What you give must be exactly the lines of the material from the first through the line that contains "white strawberry [462,65,492,92]", inclusive, and no others.

___

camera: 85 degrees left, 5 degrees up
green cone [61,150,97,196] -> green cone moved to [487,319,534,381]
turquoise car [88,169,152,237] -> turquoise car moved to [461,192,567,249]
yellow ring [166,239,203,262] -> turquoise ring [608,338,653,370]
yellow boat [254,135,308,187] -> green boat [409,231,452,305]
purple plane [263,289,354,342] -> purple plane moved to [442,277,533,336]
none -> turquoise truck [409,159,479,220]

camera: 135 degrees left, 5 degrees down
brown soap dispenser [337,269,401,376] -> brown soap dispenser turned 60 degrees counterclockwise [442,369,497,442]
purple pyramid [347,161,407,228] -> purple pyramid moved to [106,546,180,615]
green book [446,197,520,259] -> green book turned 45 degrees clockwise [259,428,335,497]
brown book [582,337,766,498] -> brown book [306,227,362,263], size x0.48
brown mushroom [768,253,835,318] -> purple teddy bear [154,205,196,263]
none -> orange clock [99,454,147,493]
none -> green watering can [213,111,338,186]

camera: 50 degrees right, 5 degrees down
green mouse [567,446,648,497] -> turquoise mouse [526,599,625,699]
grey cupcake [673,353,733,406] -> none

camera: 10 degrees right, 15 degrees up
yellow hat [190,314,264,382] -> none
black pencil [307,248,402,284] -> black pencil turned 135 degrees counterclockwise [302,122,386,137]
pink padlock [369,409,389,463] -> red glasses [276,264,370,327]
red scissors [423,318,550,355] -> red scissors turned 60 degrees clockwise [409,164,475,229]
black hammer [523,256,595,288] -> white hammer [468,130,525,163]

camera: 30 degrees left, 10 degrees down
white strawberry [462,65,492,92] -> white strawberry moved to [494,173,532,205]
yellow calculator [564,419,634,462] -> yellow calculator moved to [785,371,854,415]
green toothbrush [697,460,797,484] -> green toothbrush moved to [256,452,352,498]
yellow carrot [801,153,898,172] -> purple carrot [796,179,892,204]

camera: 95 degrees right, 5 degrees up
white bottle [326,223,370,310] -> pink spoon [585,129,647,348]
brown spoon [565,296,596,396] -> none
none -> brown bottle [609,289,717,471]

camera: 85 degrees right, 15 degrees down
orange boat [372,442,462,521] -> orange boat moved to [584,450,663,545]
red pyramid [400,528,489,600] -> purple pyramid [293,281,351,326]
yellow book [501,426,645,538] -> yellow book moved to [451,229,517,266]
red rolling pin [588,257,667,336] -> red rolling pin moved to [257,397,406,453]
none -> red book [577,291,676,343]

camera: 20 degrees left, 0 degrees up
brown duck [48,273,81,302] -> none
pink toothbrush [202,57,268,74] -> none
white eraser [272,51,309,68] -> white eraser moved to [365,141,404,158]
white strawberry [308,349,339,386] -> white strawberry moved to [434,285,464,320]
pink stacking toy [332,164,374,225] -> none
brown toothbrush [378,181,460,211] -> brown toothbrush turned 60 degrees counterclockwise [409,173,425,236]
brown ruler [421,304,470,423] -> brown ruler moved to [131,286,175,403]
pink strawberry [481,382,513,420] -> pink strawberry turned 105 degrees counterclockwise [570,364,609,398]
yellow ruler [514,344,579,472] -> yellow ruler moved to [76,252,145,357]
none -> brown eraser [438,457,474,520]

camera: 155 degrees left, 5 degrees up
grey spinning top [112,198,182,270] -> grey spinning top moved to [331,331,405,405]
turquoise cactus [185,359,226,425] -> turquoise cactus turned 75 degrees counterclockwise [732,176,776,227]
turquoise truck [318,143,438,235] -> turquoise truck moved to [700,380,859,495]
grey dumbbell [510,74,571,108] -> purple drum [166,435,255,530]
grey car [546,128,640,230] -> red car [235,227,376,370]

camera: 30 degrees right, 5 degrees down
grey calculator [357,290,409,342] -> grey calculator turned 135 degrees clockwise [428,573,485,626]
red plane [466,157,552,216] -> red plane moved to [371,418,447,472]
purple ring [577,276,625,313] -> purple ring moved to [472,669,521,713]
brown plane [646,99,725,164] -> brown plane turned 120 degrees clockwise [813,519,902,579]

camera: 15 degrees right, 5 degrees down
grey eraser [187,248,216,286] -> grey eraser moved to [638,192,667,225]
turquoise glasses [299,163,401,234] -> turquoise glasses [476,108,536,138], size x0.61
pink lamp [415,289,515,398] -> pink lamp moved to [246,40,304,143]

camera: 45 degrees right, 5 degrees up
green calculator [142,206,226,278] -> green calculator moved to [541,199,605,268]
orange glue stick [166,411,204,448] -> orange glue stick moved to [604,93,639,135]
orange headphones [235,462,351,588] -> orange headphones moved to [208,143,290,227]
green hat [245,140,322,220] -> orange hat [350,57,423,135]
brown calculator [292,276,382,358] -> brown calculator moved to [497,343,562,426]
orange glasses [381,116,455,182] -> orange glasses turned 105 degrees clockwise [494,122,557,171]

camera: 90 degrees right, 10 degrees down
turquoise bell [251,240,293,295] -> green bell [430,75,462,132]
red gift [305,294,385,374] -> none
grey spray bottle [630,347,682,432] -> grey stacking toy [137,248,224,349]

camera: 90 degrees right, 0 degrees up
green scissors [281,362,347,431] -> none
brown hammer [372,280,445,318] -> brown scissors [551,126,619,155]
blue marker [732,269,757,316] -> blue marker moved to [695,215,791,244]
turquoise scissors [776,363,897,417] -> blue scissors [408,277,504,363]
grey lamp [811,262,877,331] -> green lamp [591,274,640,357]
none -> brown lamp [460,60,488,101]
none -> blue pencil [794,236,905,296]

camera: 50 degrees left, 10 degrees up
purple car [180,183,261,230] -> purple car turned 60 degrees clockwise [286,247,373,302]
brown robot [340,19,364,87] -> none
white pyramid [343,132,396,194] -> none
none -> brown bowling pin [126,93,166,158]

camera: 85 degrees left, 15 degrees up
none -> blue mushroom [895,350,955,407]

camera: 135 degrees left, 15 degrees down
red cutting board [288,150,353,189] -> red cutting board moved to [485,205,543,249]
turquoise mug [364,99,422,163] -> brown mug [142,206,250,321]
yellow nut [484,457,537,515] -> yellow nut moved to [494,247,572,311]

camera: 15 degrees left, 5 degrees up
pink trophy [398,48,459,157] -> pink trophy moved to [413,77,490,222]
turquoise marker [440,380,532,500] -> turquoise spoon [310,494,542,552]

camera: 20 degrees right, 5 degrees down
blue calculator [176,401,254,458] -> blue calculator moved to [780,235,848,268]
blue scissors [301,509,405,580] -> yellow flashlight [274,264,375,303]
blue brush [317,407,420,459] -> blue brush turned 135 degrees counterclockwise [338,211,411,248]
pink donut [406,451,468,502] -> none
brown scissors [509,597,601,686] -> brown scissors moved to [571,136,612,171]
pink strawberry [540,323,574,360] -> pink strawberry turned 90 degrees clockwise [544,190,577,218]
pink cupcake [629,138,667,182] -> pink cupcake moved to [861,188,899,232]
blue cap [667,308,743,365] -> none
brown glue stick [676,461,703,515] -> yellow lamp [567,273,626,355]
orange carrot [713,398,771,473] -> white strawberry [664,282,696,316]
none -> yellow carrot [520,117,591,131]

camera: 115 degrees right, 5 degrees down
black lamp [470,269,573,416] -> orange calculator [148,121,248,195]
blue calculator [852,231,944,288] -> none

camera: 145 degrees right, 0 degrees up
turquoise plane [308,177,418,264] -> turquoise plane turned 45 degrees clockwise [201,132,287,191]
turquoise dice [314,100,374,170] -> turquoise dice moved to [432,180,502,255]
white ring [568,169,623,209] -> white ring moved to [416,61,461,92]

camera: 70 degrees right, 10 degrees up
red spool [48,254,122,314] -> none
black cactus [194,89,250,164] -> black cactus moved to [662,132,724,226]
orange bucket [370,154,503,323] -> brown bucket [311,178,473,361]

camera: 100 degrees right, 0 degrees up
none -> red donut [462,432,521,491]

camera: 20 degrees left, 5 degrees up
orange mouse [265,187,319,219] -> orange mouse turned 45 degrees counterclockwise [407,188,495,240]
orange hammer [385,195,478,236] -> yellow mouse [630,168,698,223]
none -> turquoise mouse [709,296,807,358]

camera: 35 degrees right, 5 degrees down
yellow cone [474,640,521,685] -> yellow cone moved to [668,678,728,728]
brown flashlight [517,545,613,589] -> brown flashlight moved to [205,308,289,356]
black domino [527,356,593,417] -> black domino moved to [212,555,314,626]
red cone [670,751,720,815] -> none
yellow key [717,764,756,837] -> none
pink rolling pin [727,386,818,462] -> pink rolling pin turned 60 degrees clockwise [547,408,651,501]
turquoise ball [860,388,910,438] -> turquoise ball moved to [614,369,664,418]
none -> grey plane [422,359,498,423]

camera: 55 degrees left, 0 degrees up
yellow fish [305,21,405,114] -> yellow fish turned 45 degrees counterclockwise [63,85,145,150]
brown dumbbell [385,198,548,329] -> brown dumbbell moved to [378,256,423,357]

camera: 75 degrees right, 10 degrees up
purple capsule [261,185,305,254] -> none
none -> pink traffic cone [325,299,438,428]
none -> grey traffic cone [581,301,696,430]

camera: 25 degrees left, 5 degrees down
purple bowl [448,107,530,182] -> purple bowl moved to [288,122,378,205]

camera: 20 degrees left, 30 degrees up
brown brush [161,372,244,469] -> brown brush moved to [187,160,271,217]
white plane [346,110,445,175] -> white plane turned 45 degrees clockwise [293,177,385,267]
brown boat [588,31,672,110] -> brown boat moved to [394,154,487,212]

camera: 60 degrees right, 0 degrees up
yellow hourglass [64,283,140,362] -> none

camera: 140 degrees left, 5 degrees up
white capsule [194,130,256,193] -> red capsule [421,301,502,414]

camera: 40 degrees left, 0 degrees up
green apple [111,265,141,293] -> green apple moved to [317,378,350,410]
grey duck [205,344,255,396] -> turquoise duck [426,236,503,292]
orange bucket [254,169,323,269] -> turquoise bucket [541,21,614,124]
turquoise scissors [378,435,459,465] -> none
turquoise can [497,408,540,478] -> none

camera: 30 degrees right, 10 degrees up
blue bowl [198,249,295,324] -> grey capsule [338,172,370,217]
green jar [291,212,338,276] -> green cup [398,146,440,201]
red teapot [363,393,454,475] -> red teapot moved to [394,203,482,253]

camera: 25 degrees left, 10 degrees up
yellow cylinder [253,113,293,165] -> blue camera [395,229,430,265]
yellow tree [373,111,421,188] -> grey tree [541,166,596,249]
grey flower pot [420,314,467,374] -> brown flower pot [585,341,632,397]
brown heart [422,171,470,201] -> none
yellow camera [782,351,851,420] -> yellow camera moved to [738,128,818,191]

___

### Response below
camera: 85 degrees left, 5 degrees up
green cone [61,150,97,196] -> green cone moved to [487,319,534,381]
turquoise car [88,169,152,237] -> turquoise car moved to [461,192,567,249]
yellow ring [166,239,203,262] -> turquoise ring [608,338,653,370]
yellow boat [254,135,308,187] -> green boat [409,231,452,305]
purple plane [263,289,354,342] -> purple plane moved to [442,277,533,336]
none -> turquoise truck [409,159,479,220]

camera: 135 degrees left, 5 degrees down
brown soap dispenser [337,269,401,376] -> brown soap dispenser turned 60 degrees counterclockwise [442,369,497,442]
purple pyramid [347,161,407,228] -> purple pyramid moved to [106,546,180,615]
green book [446,197,520,259] -> green book turned 45 degrees clockwise [259,428,335,497]
brown book [582,337,766,498] -> brown book [306,227,362,263], size x0.48
brown mushroom [768,253,835,318] -> purple teddy bear [154,205,196,263]
none -> orange clock [99,454,147,493]
none -> green watering can [213,111,338,186]

camera: 50 degrees right, 5 degrees down
green mouse [567,446,648,497] -> turquoise mouse [526,599,625,699]
grey cupcake [673,353,733,406] -> none

camera: 10 degrees right, 15 degrees up
yellow hat [190,314,264,382] -> none
black pencil [307,248,402,284] -> black pencil turned 135 degrees counterclockwise [302,122,386,137]
pink padlock [369,409,389,463] -> red glasses [276,264,370,327]
red scissors [423,318,550,355] -> red scissors turned 60 degrees clockwise [409,164,475,229]
black hammer [523,256,595,288] -> white hammer [468,130,525,163]

camera: 30 degrees left, 10 degrees down
white strawberry [462,65,492,92] -> white strawberry moved to [494,173,532,205]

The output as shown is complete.